*** Block opens ***

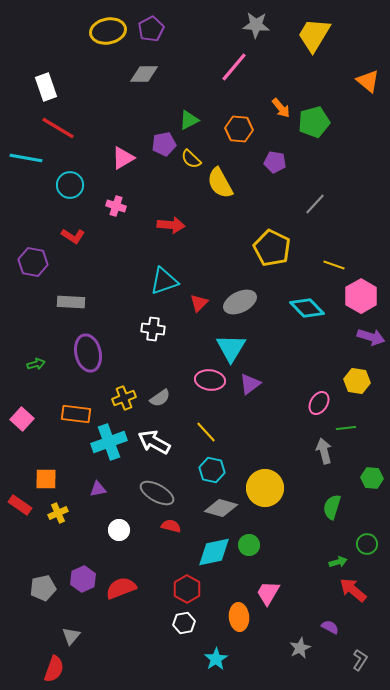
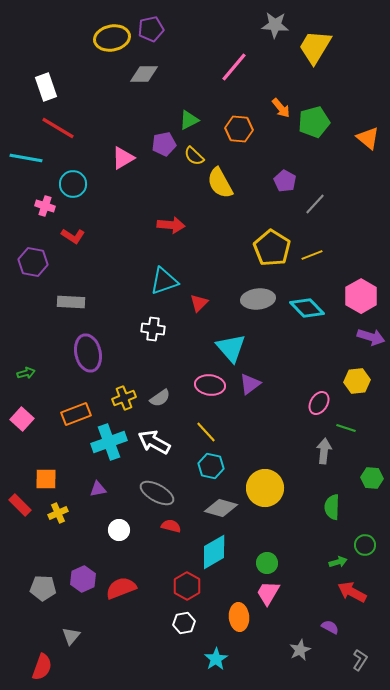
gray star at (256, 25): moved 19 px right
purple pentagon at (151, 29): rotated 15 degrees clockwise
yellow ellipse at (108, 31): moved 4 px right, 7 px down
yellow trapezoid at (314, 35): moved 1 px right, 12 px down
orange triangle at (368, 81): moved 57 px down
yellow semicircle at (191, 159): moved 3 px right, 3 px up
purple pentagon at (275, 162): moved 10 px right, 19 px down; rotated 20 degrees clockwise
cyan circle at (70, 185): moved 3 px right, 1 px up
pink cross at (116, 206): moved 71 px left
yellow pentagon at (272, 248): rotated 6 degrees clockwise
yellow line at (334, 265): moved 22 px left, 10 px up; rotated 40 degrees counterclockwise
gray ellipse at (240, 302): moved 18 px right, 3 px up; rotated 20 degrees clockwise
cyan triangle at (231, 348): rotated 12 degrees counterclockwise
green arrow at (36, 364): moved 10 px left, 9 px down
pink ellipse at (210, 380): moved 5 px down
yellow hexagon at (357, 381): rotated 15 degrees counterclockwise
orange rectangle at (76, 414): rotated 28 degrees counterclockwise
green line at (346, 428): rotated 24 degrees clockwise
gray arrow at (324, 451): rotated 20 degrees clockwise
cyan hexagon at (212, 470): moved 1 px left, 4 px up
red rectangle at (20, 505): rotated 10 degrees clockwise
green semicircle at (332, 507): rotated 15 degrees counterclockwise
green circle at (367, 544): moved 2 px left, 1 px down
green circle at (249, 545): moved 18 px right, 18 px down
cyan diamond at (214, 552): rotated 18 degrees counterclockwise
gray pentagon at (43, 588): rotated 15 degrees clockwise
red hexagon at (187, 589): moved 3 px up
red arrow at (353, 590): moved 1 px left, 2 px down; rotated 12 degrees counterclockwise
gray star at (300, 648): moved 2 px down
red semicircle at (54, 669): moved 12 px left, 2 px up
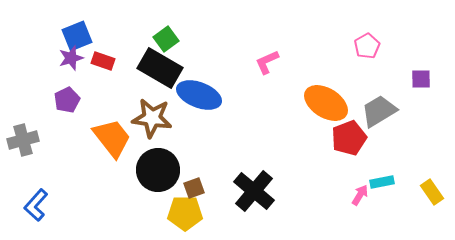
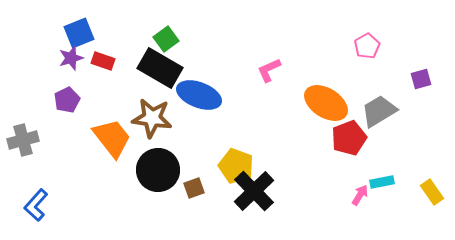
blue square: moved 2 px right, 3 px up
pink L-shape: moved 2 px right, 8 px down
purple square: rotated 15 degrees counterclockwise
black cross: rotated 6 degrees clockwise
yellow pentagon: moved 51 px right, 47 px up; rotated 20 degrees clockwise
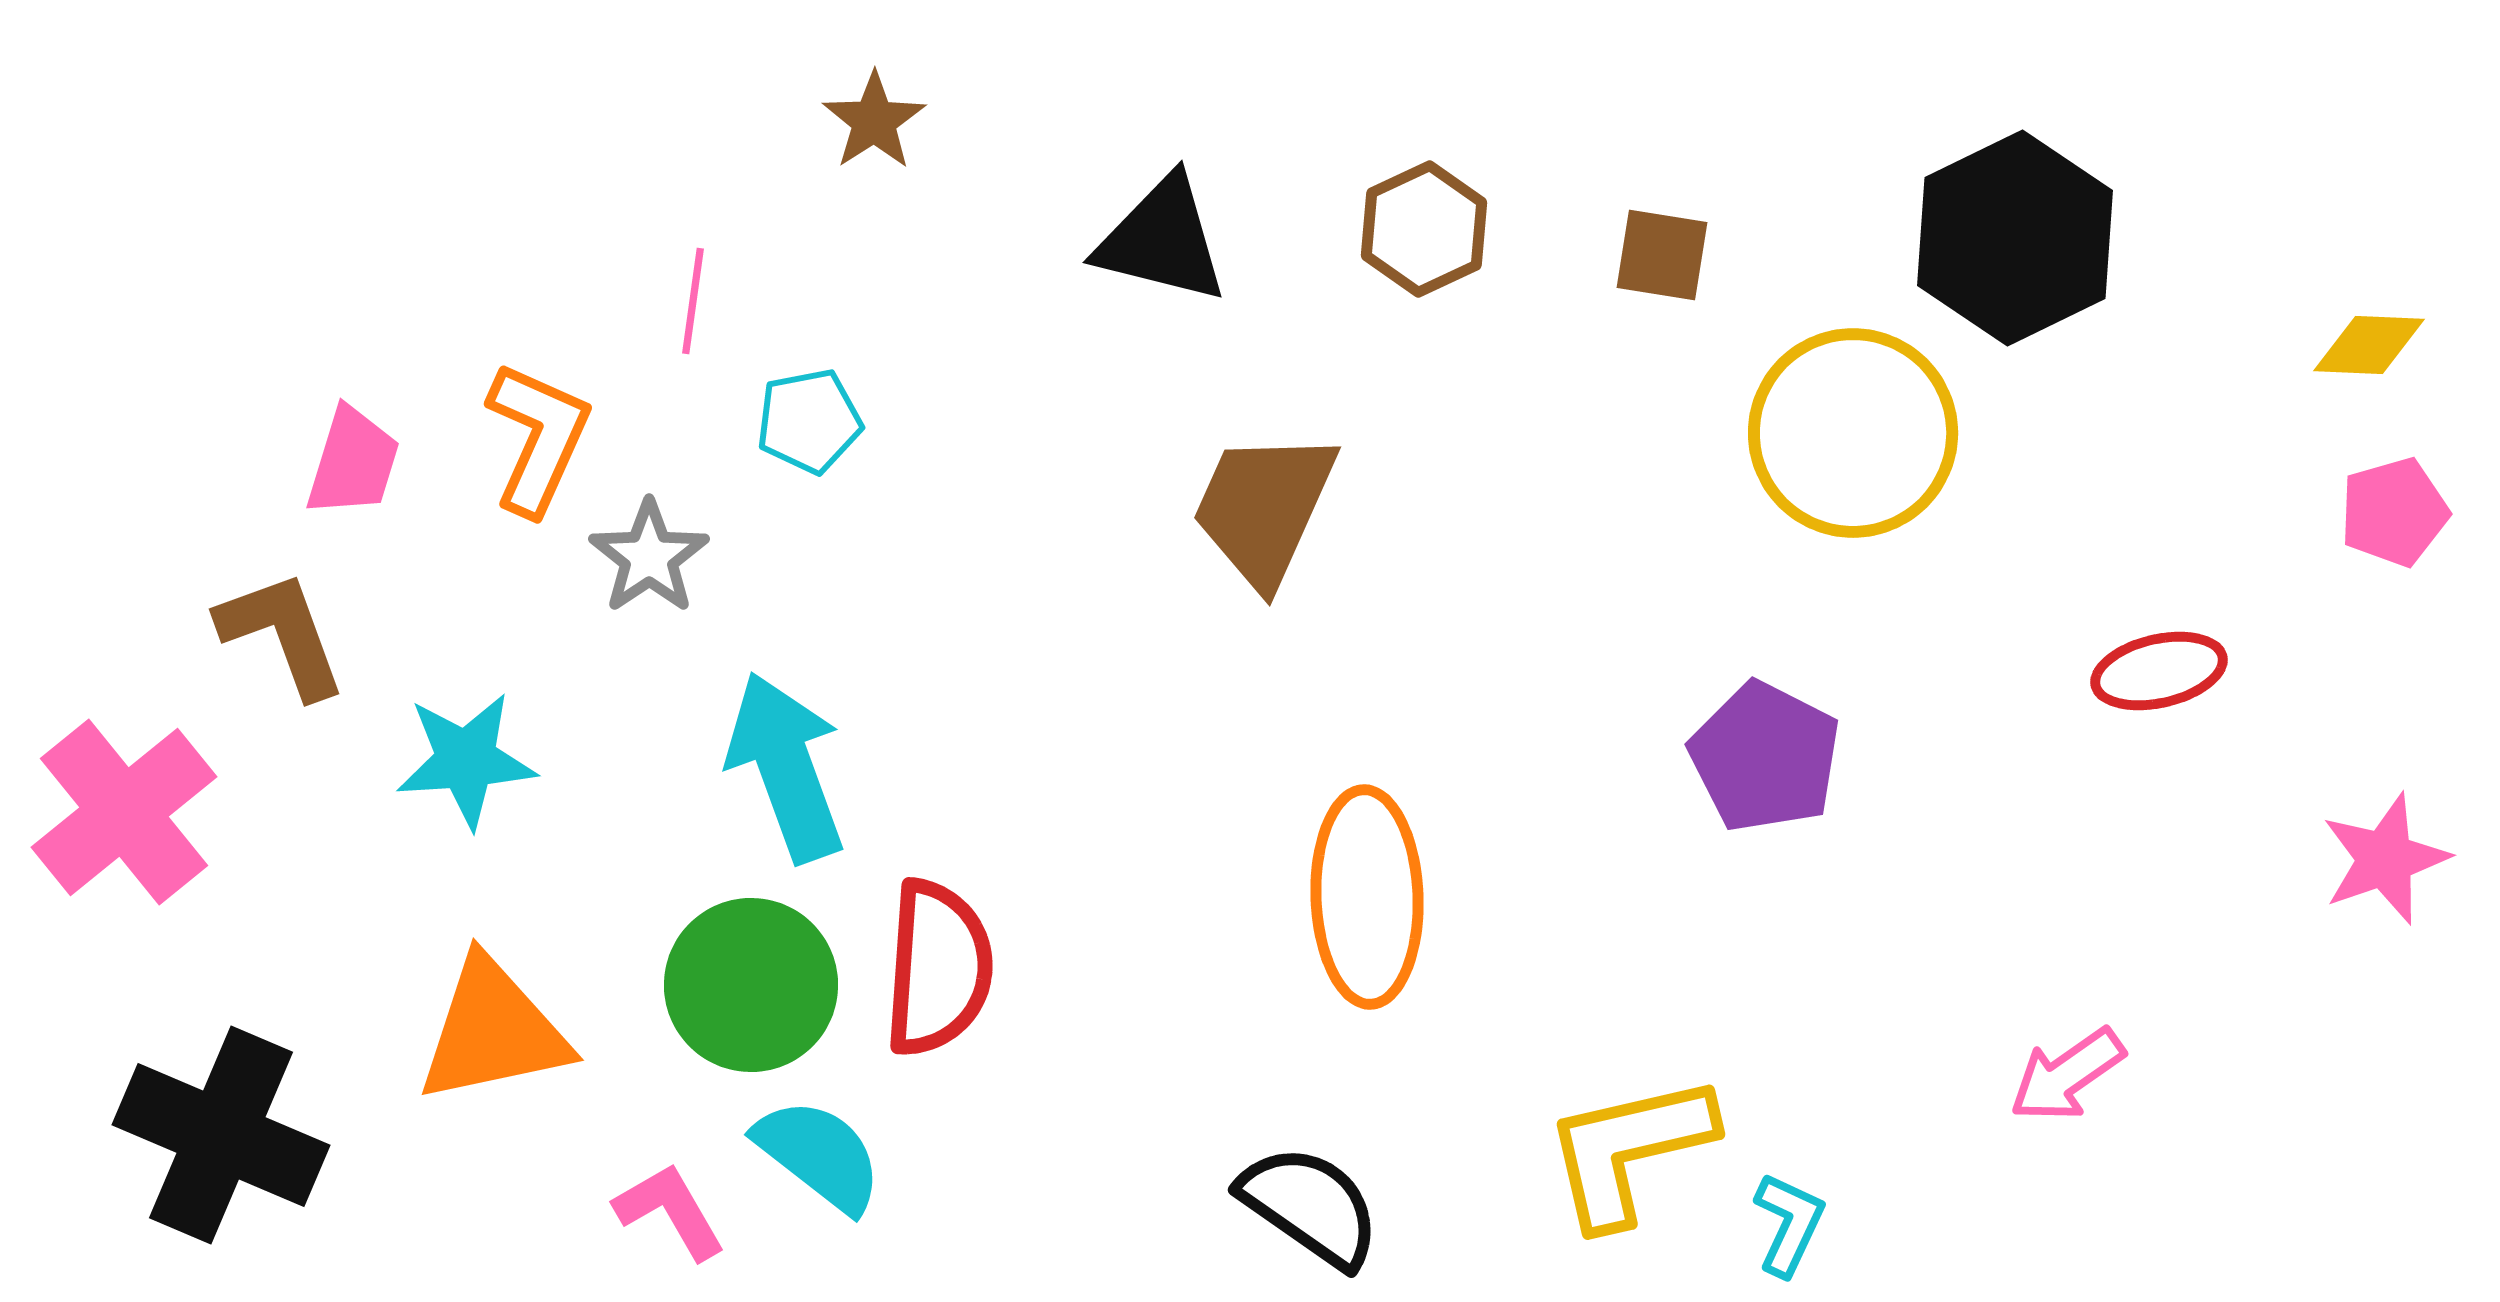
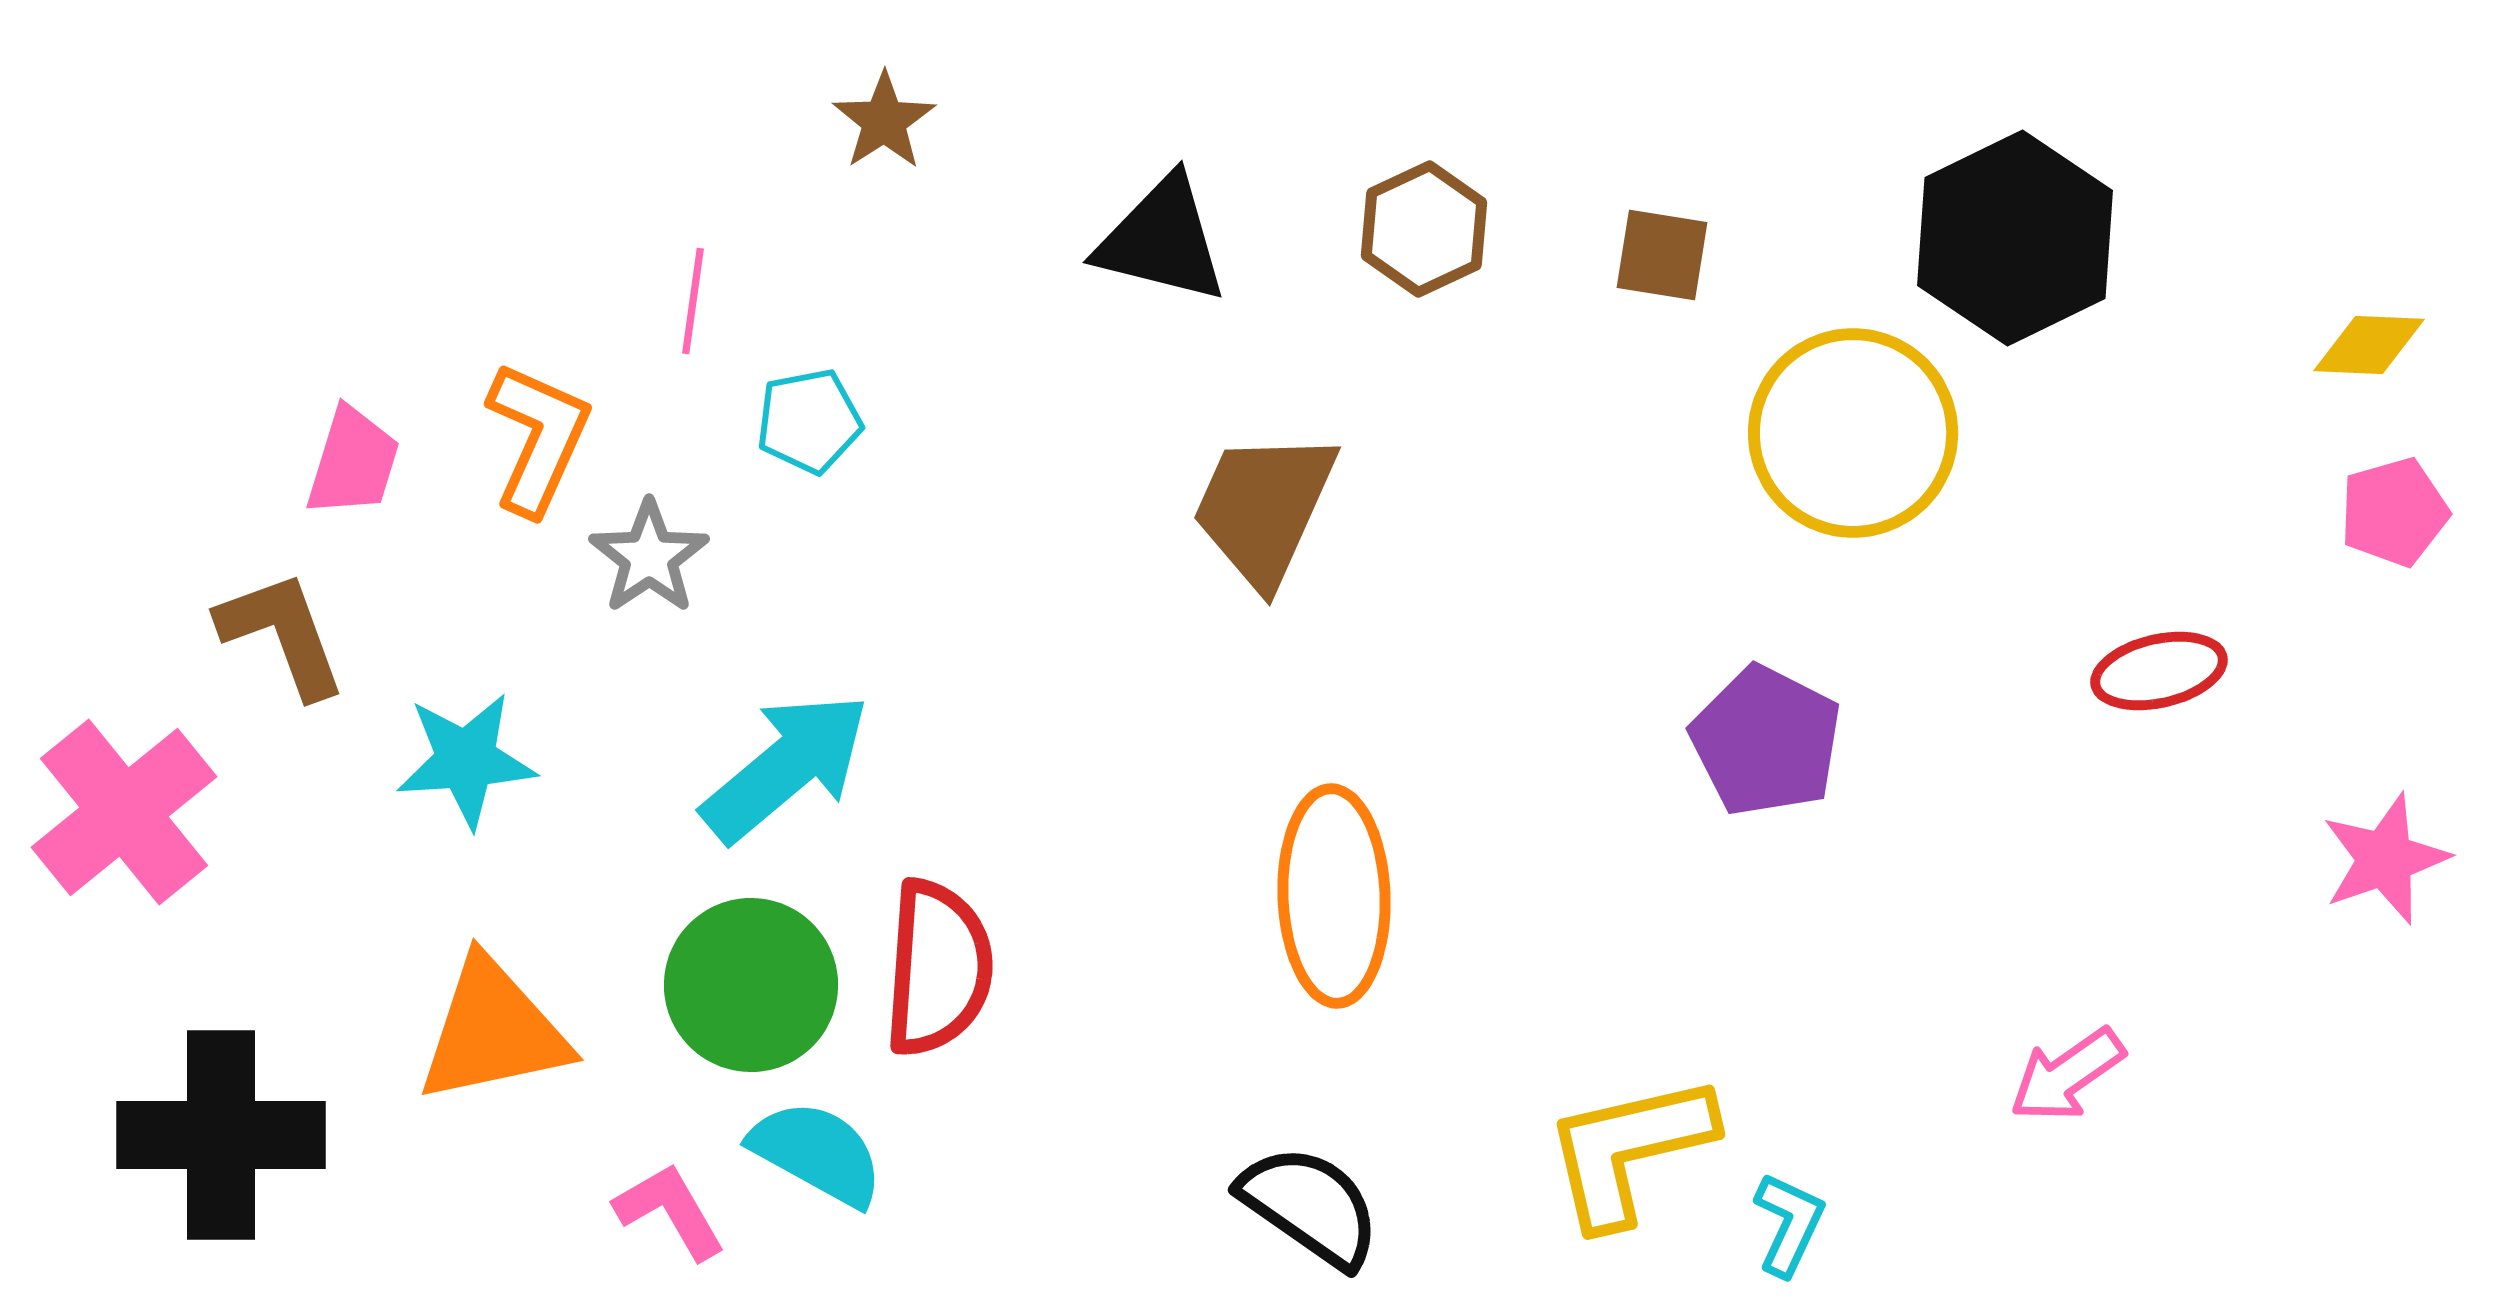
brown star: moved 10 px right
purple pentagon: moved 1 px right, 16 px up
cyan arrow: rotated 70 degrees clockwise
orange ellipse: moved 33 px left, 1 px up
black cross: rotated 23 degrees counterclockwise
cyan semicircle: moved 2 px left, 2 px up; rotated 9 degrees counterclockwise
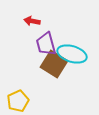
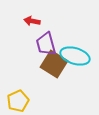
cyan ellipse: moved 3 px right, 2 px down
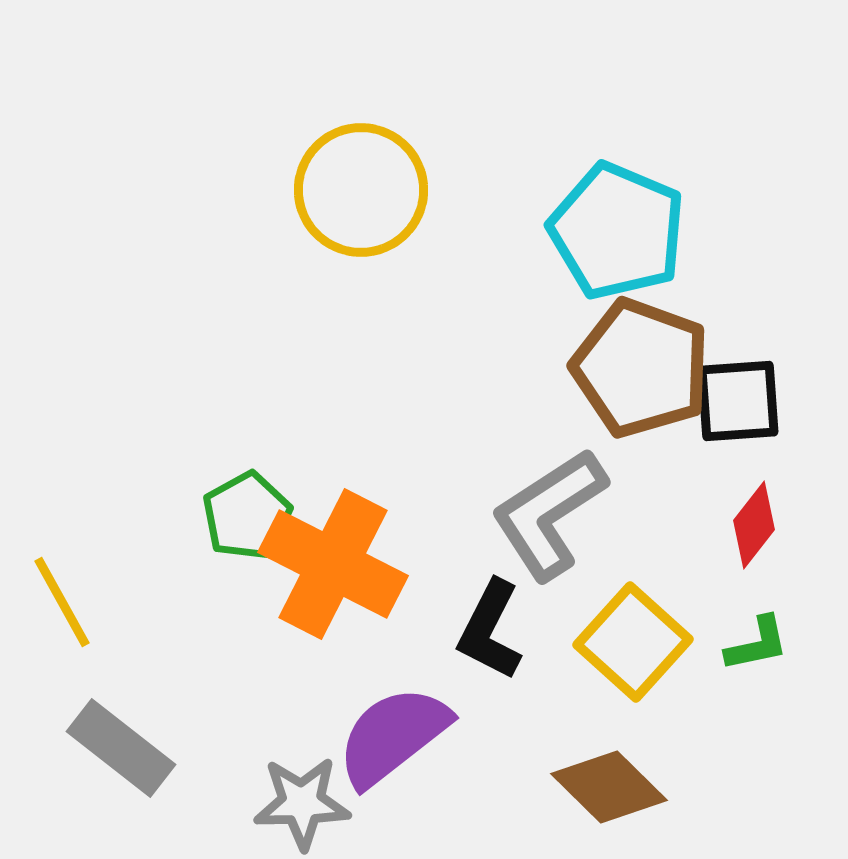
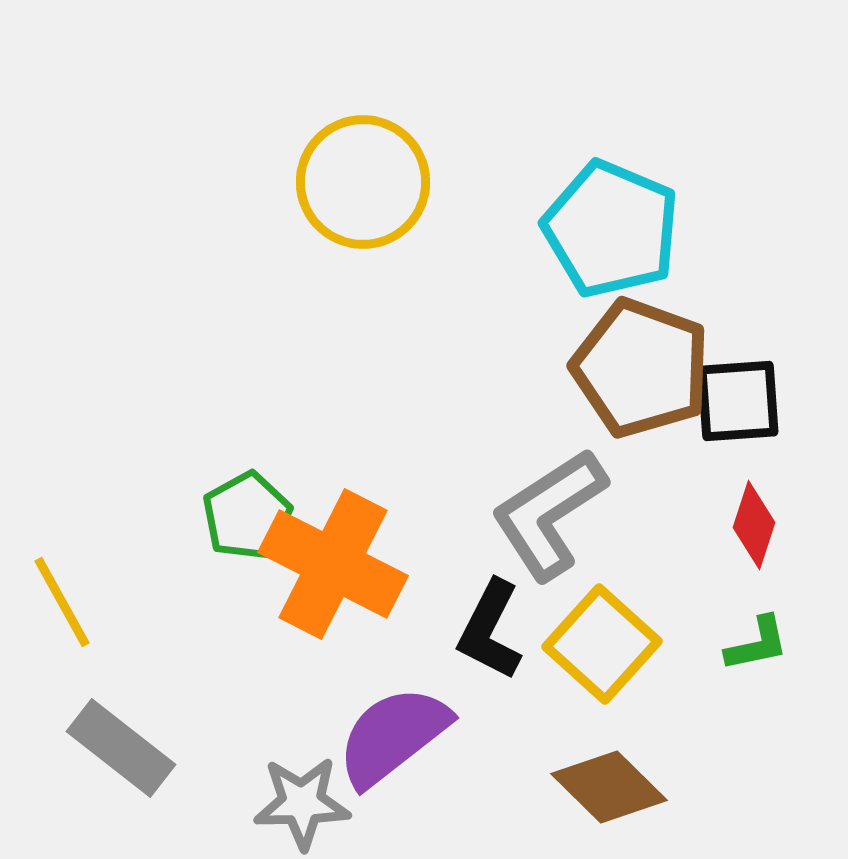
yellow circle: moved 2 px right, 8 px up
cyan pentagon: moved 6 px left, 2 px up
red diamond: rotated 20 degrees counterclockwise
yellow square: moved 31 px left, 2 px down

*** Block closes ***

● **What you will do**
Go through the material above and count the lines that contain "square"; answer with the number alone.

● **Written solution**
3